══ THE DATA

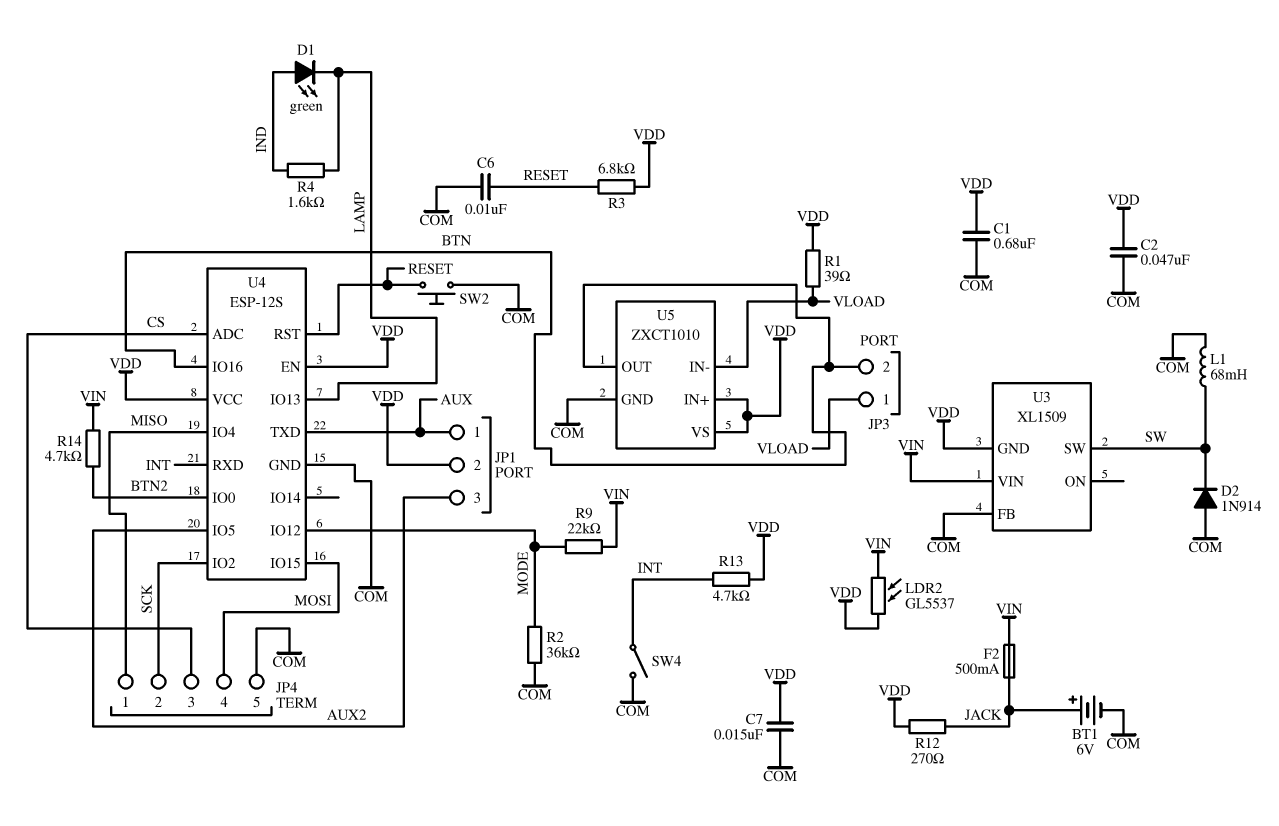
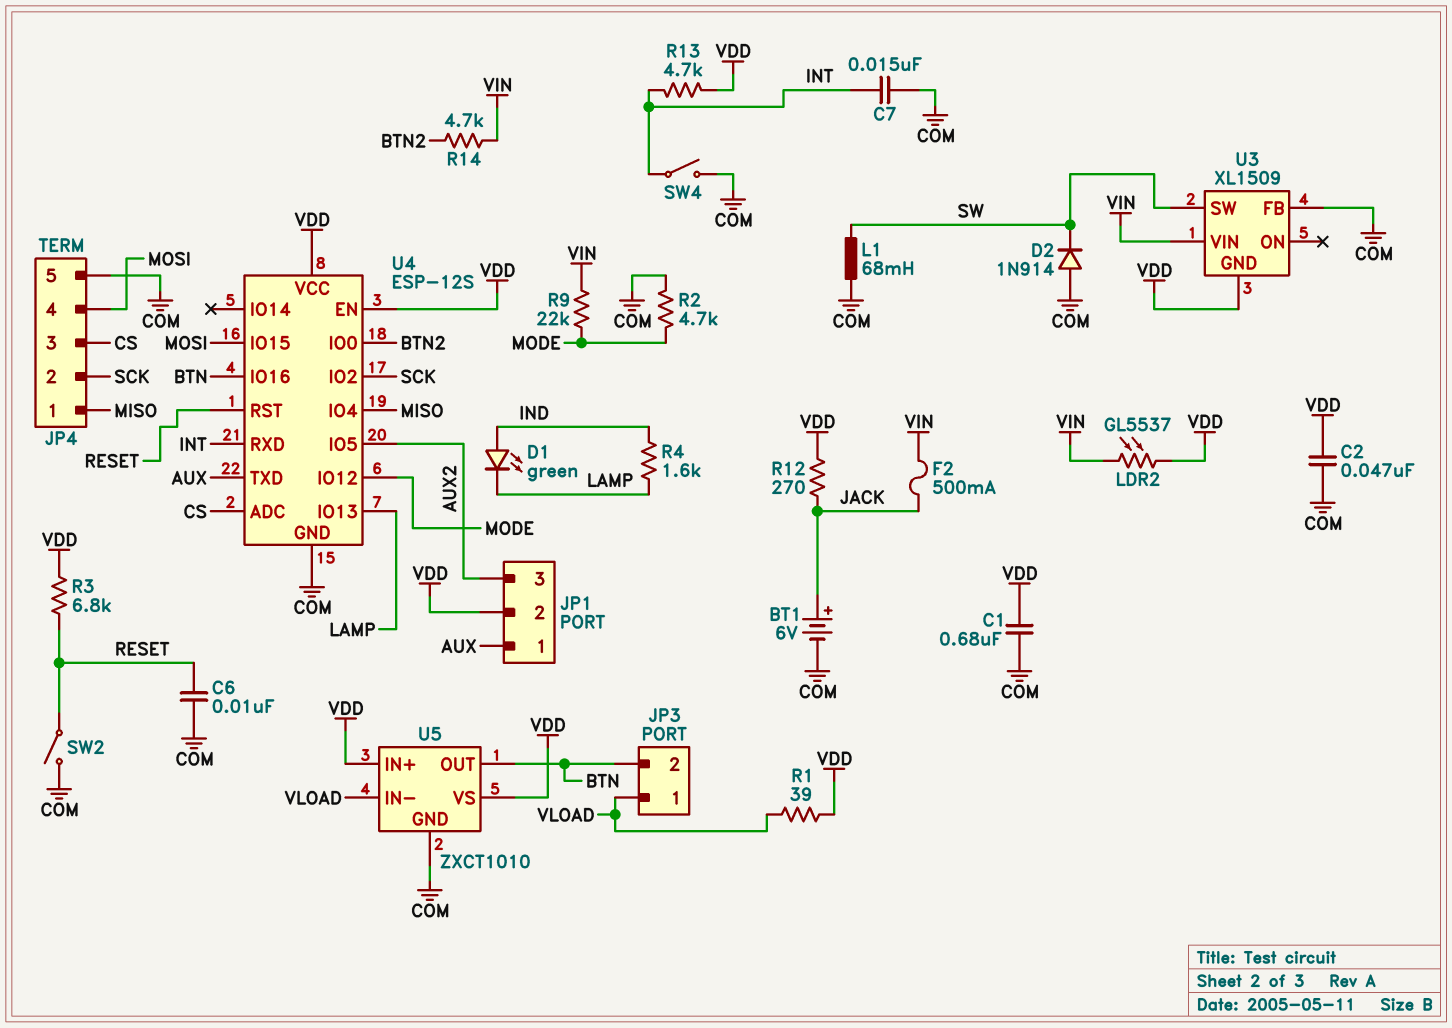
C7: 15nF (COM, VDD) -> 15nF (COM, INT)
R2: 36k (COM, MODE) -> 4.7k (COM, MODE)
SW2: button (COM, RESET) -> switch (COM, RESET)

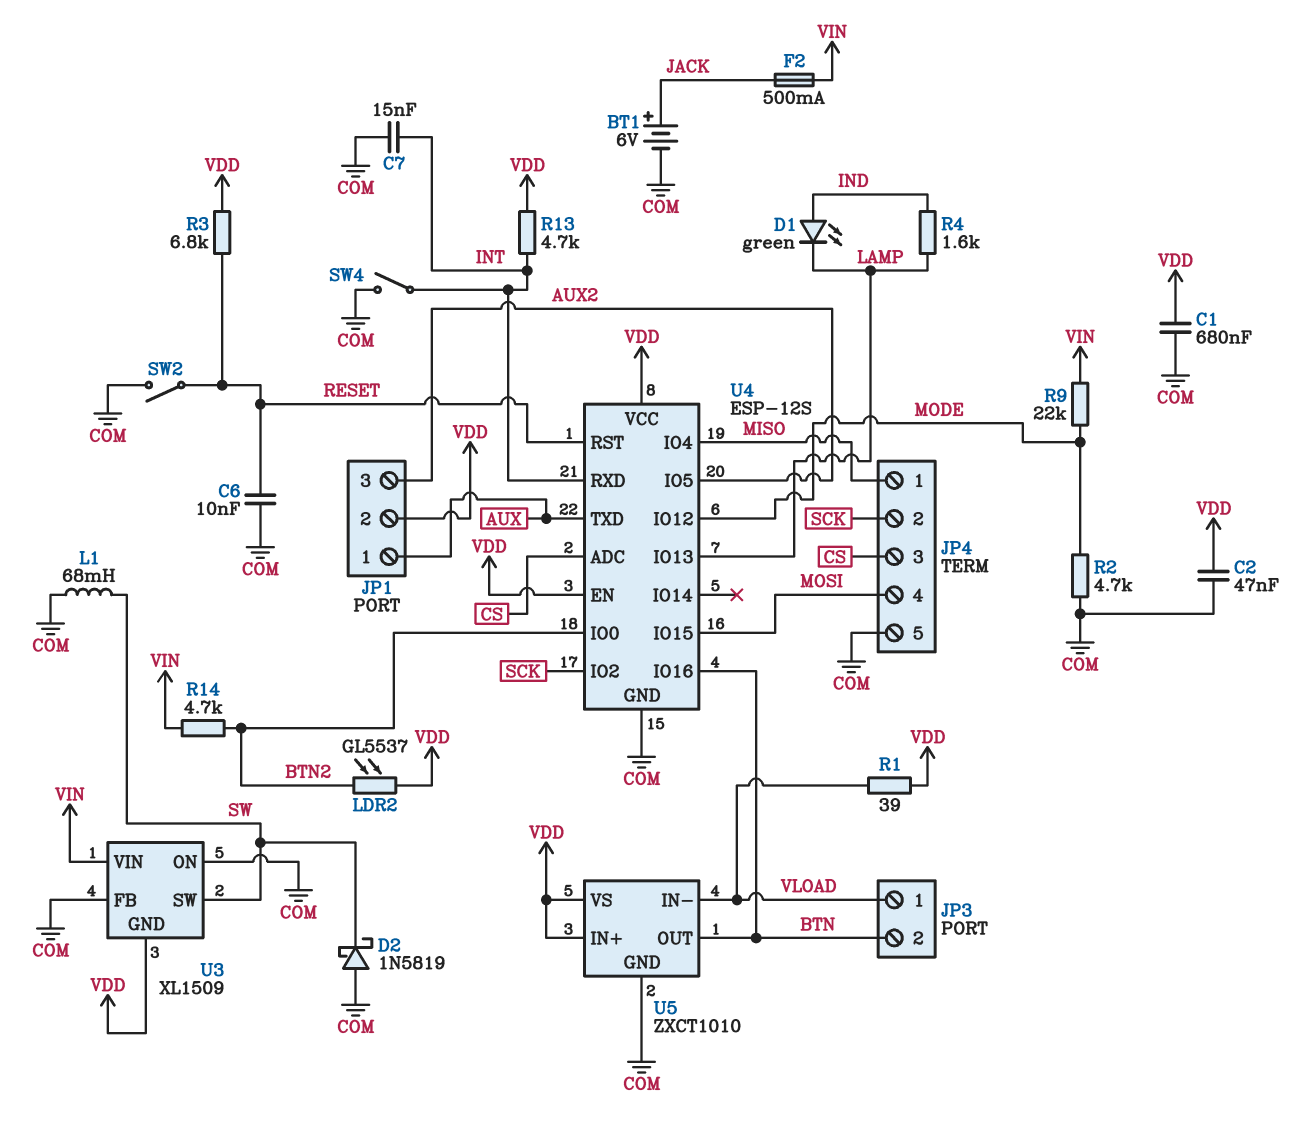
D2: diode 1N914 (A COM, K SW) -> schottky 1N5819 (A COM, K SW)
LDR2: GL5537 (VDD, VIN) -> GL5537 (BTN2, VDD)
R12: 270 (JACK, VDD) -> none
U3 pin ON: none -> COM

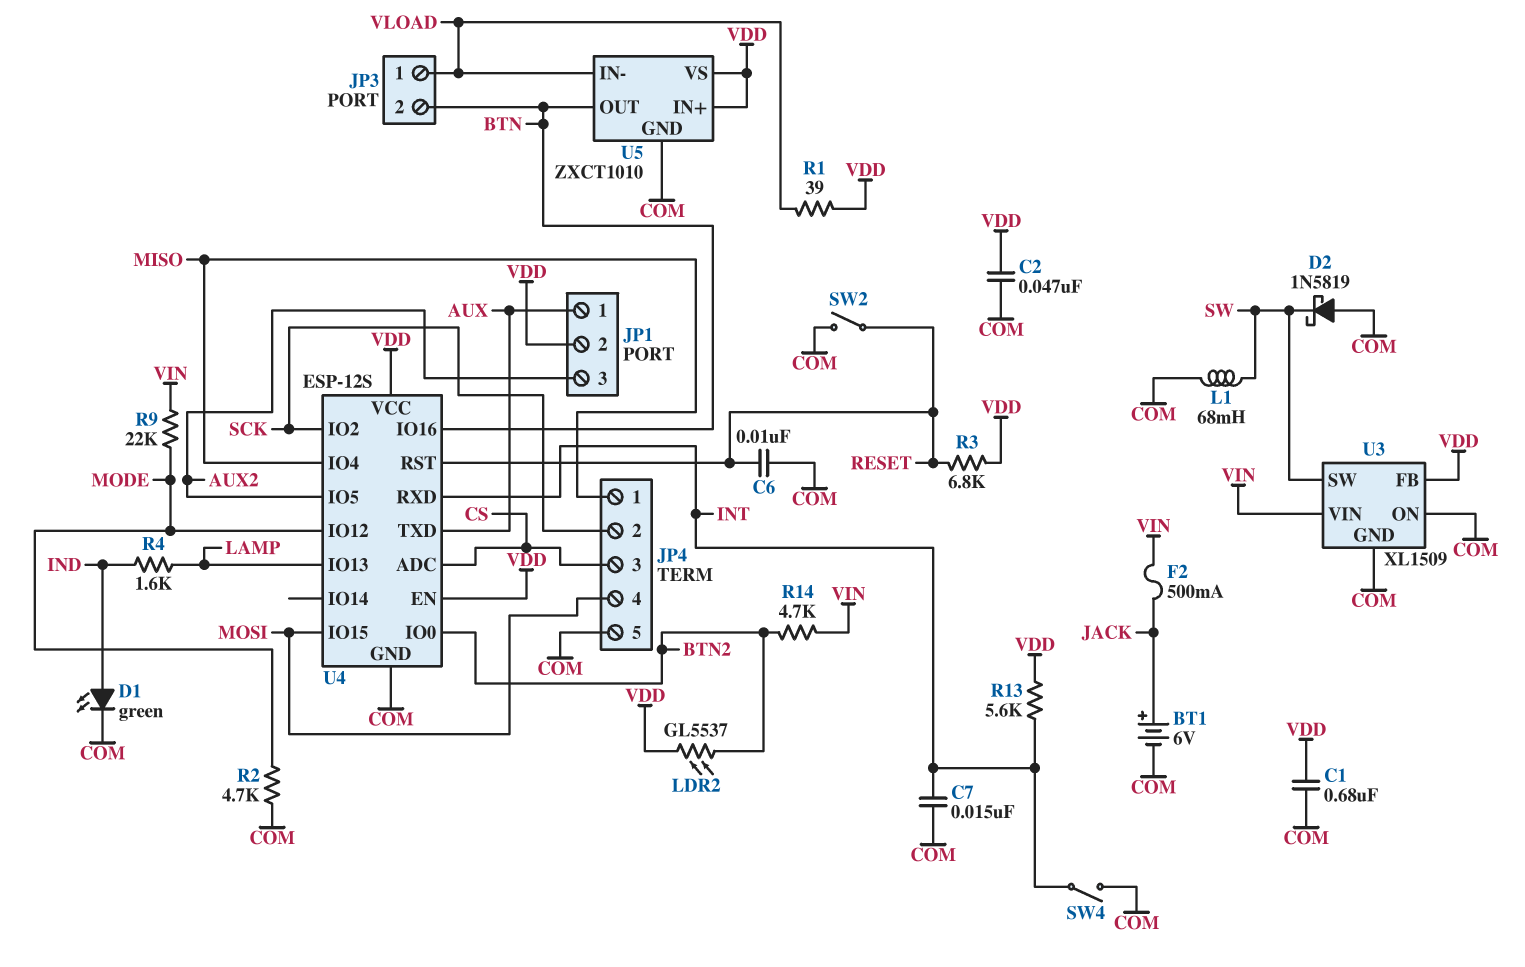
D1: LED green (A IND, K LAMP) -> LED green (A IND, K COM)
R13: 4.7k (INT, VDD) -> 5.6k (INT, VDD)
U3 pin FB: COM -> VDD
U3 pin GND: VDD -> COM

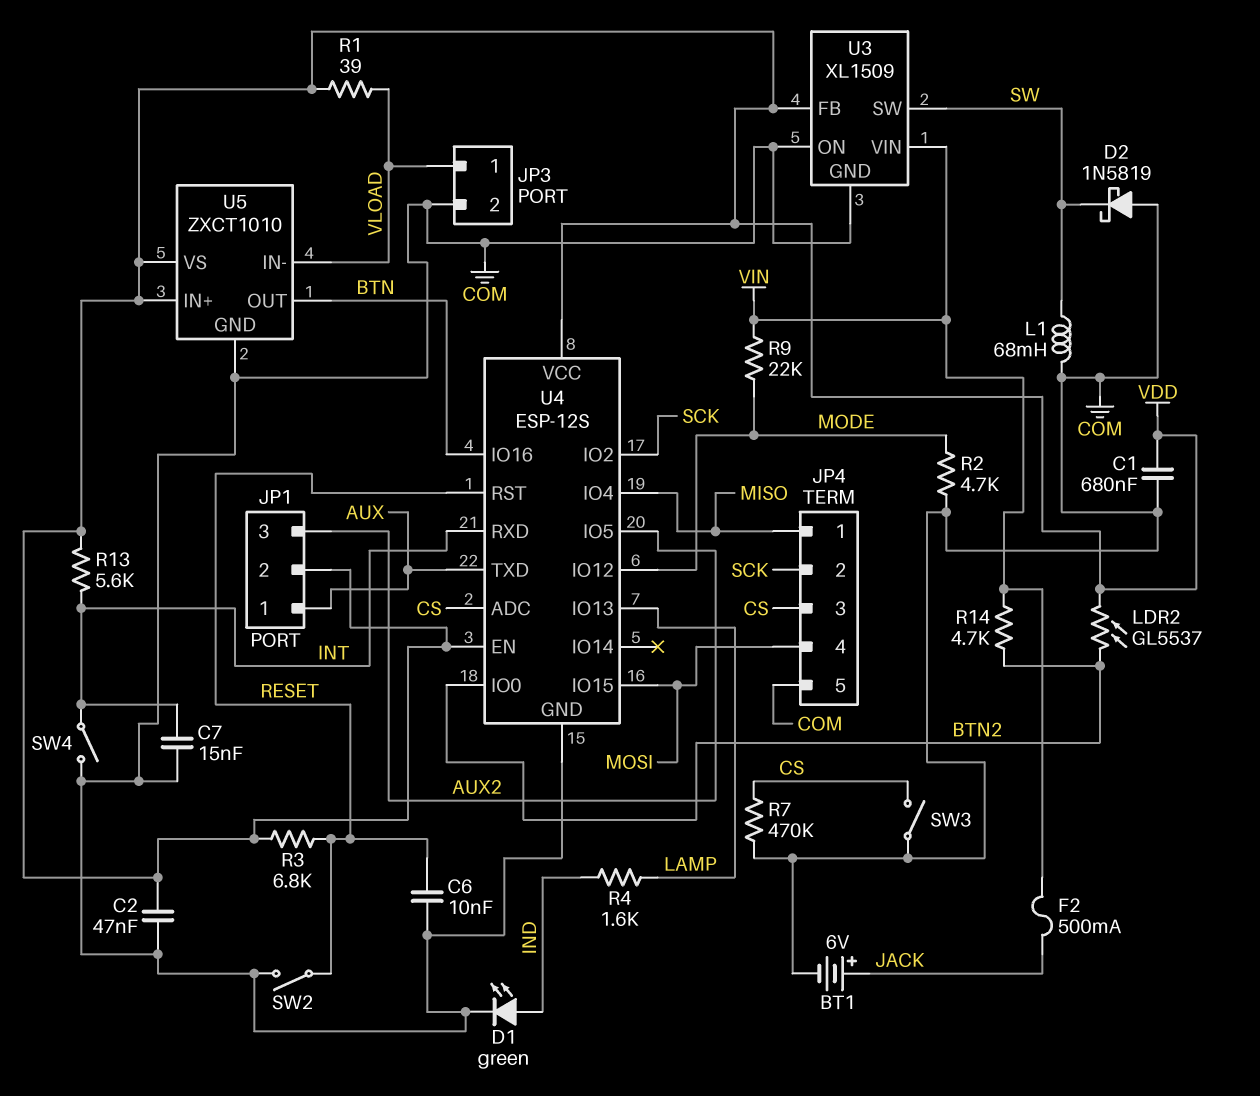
JP3 pin 2: BTN -> COM
R7: none -> 470k (COM, CS)
SW3: none -> switch (COM, CS)

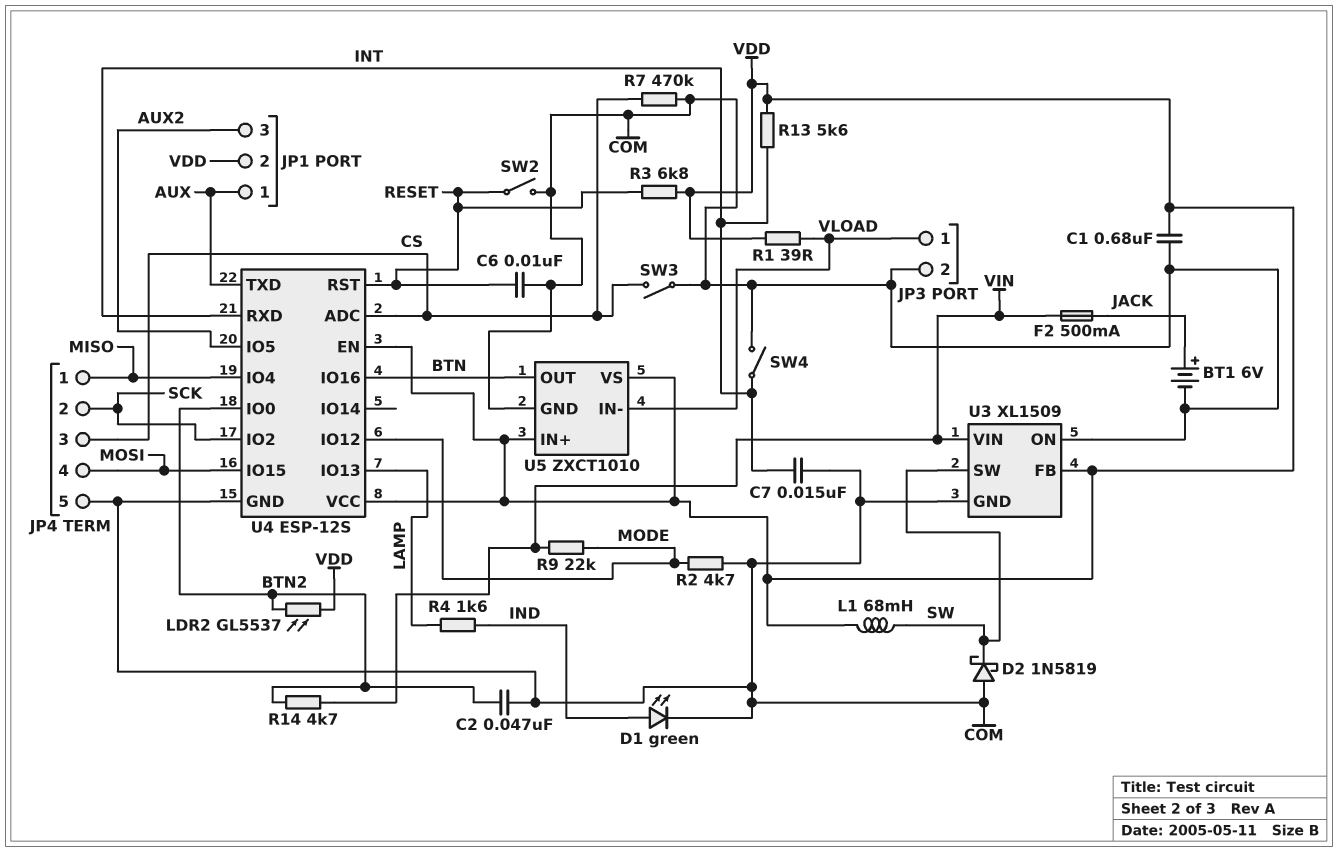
C2: 47nF (COM, VDD) -> 47nF (BTN2, COM)
L1: 68mH (COM, SW) -> 68mH (SW, VDD)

════

== WORK ORDER ==
The required output is every line from the one containing "LDR2: GL5537 (VDD, VIN) -> GL5537 (BTN2, VDD)" through the last line of the data above, restated exactly and without pictures.

== SOLUTION FOR THIS PROBLEM ==
LDR2: GL5537 (VDD, VIN) -> GL5537 (BTN2, VDD)
R12: 270 (JACK, VDD) -> none
U3 pin ON: none -> COM

D1: LED green (A IND, K LAMP) -> LED green (A IND, K COM)
R13: 4.7k (INT, VDD) -> 5.6k (INT, VDD)
U3 pin FB: COM -> VDD
U3 pin GND: VDD -> COM

JP3 pin 2: BTN -> COM
R7: none -> 470k (COM, CS)
SW3: none -> switch (COM, CS)

C2: 47nF (COM, VDD) -> 47nF (BTN2, COM)
L1: 68mH (COM, SW) -> 68mH (SW, VDD)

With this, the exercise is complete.